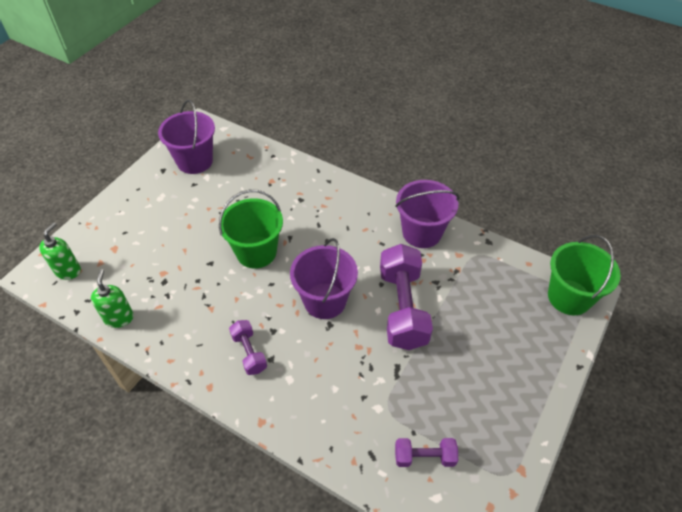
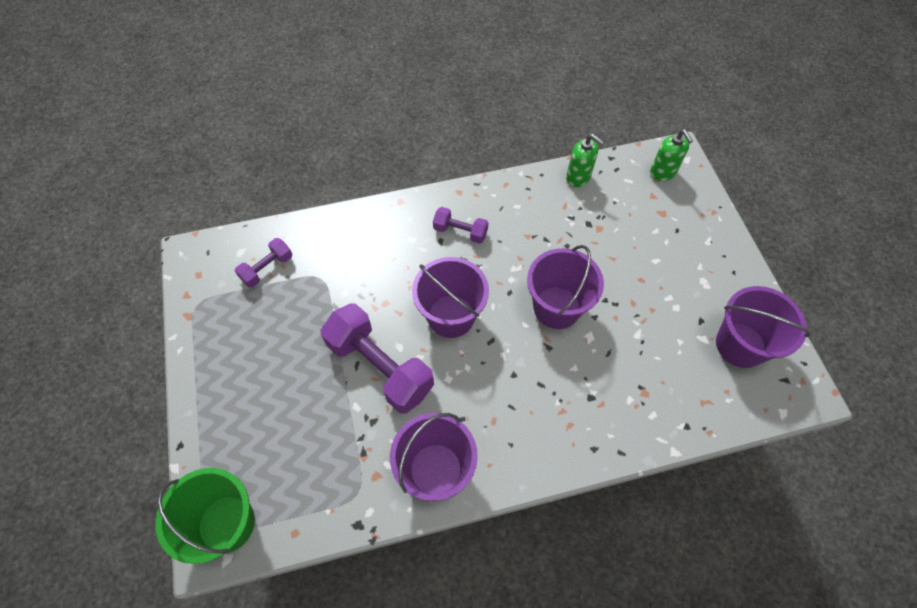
camera: 135 degrees right, 10 degrees up
(256, 252) = (556, 307): green bucket -> purple bucket

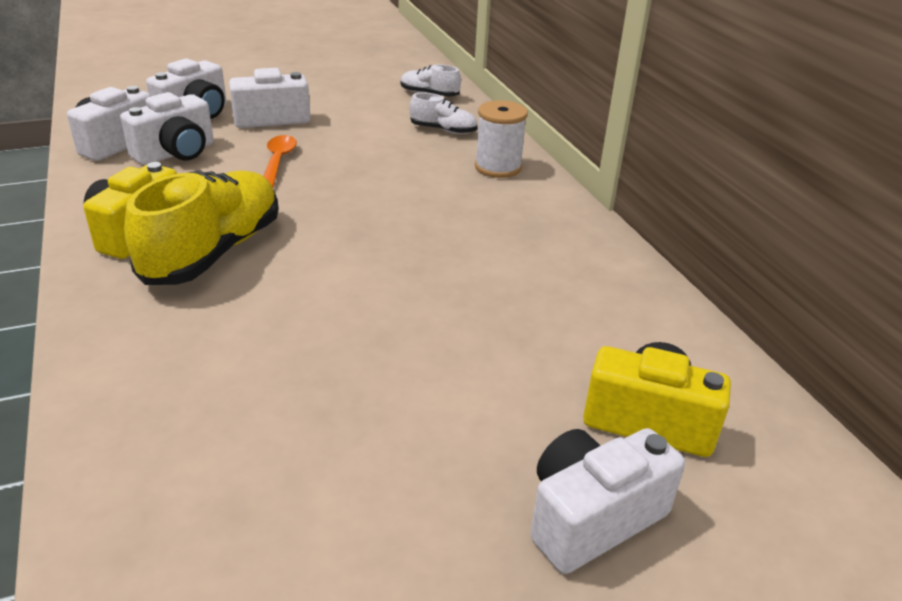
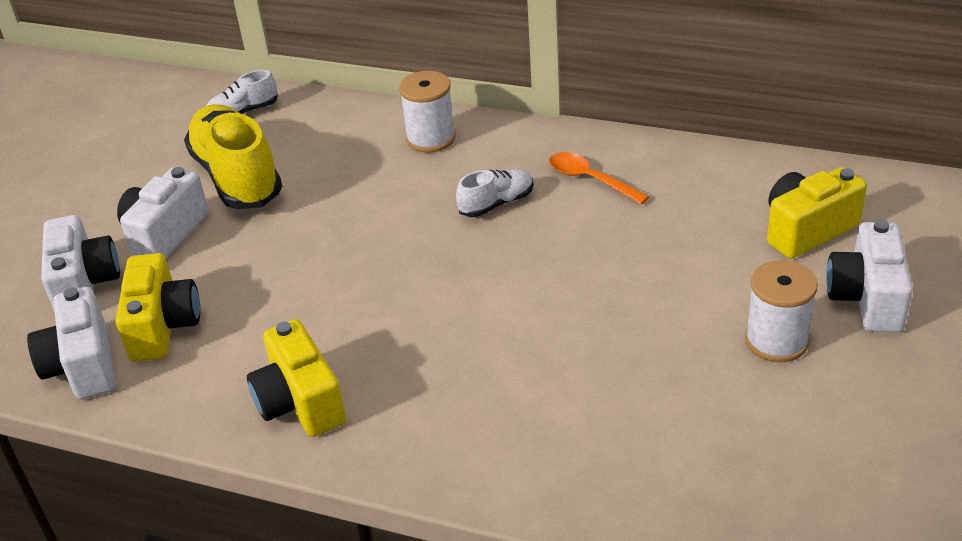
camera: 45 degrees left, 5 degrees up
(176, 153) = (163, 327): white camera -> yellow camera
(214, 251) = (390, 361): yellow shoe -> yellow shoe (237, 176)
(278, 161) = (265, 263): orange spoon -> orange spoon (590, 179)
(443, 130) = (327, 137): white shoe -> white shoe (496, 204)
(445, 468) = (776, 341): none -> white spool

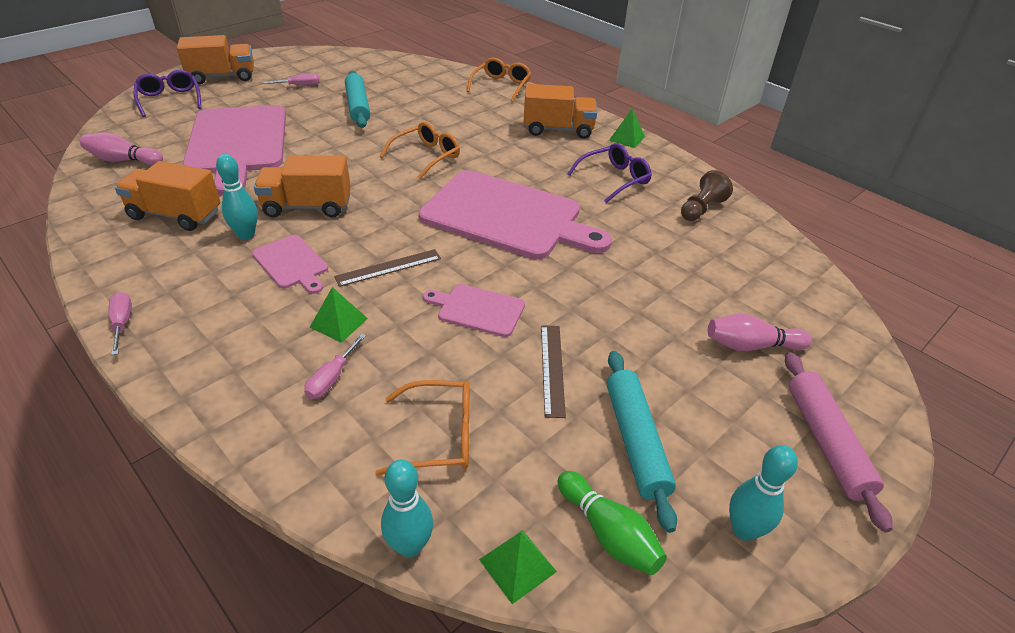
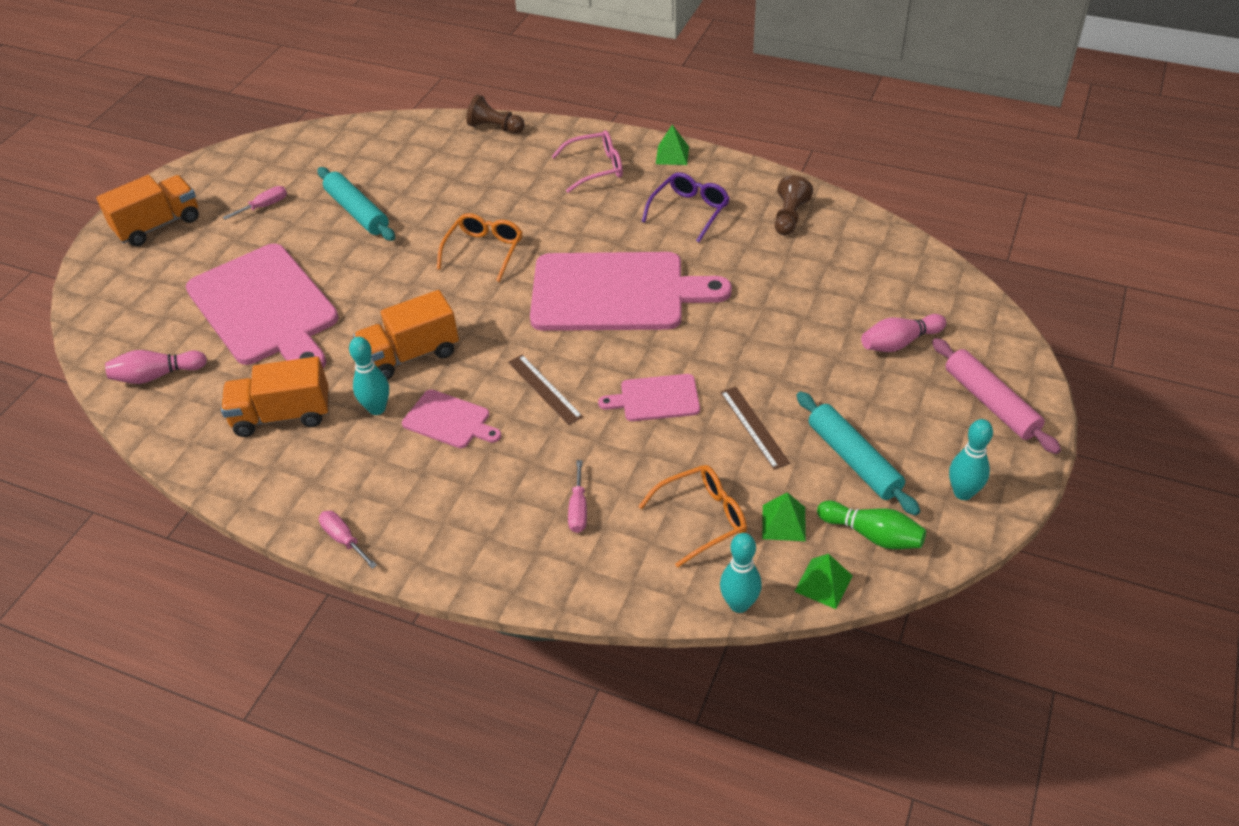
camera: 20 degrees left, 5 degrees up
(170, 99) = (126, 279): purple glasses -> none
(338, 322) = (543, 459): green pyramid -> green pyramid (783, 522)
(388, 267) = (544, 389): brown ruler -> brown ruler turned 75 degrees counterclockwise
(501, 86) = (495, 128): orange glasses -> brown pawn
(558, 130) = (596, 168): orange truck -> pink glasses

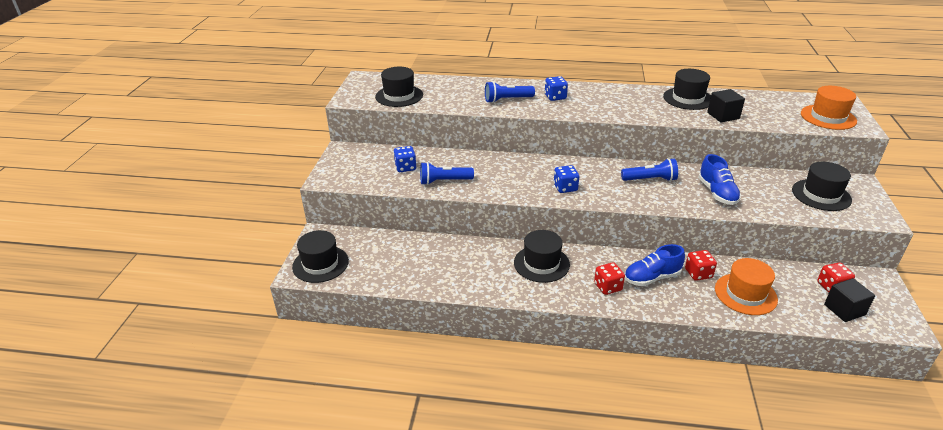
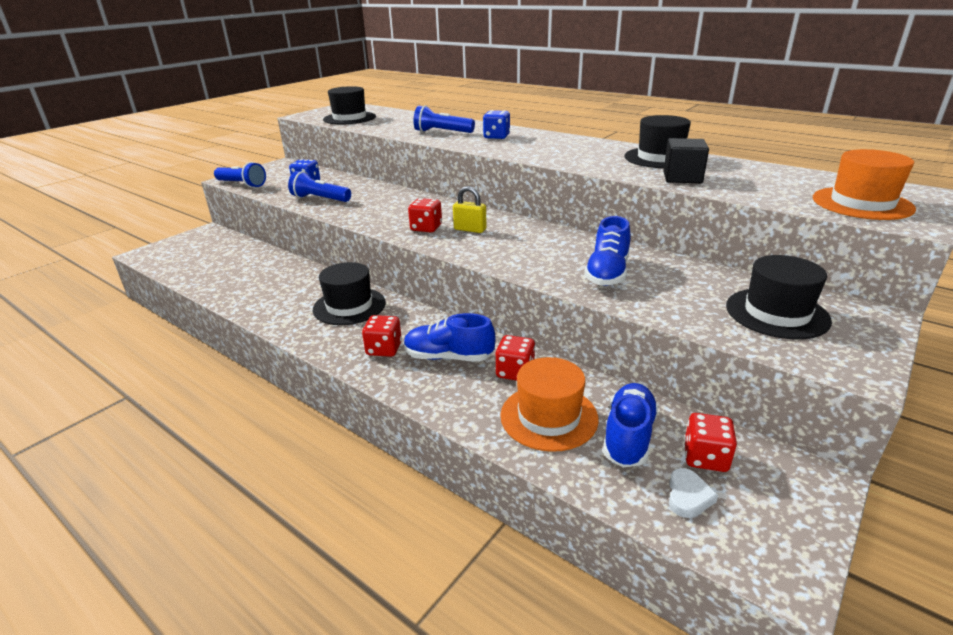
camera: 30 degrees right, 5 degrees down
(320, 264) = (170, 251): black hat -> none
(565, 188) = (426, 228): blue dice -> red dice
(595, 181) = (470, 229): none -> yellow padlock
(650, 179) = (538, 242): blue flashlight -> blue flashlight (242, 184)
(791, 290) = (628, 436): none -> blue shoe
(844, 310) = (688, 496): black cube -> white heart

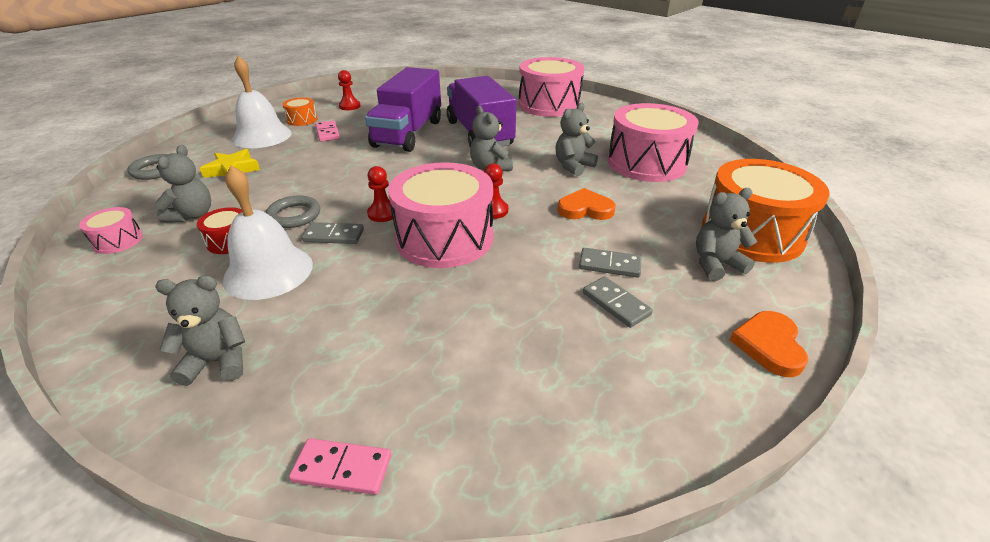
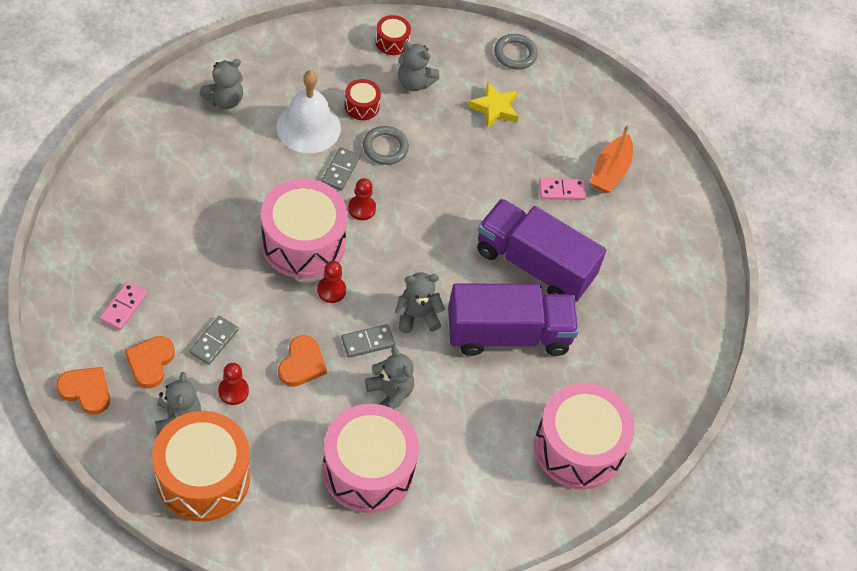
camera: 100 degrees right, 20 degrees up
(118, 241) = (392, 42): pink drum -> red drum
(218, 361) = (224, 100): grey teddy bear -> grey teddy bear turned 45 degrees clockwise
(262, 136) = (572, 133): white bell -> none
(302, 120) = (610, 171): orange drum -> orange boat
(342, 468) = (119, 148): pink domino -> pink domino (124, 307)
(349, 106) = (642, 222): red pawn -> red pawn (233, 391)
(616, 304) = (170, 323): grey domino -> grey domino (368, 342)
(678, 303) = (150, 362): none -> orange heart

EXERCISE DESCRIPTION
Copy every line of the material in which the word "purple" occurs.

EXERCISE OUTPUT
(256, 252) = (556, 307): green bucket -> purple bucket
(170, 99) = (126, 279): purple glasses -> none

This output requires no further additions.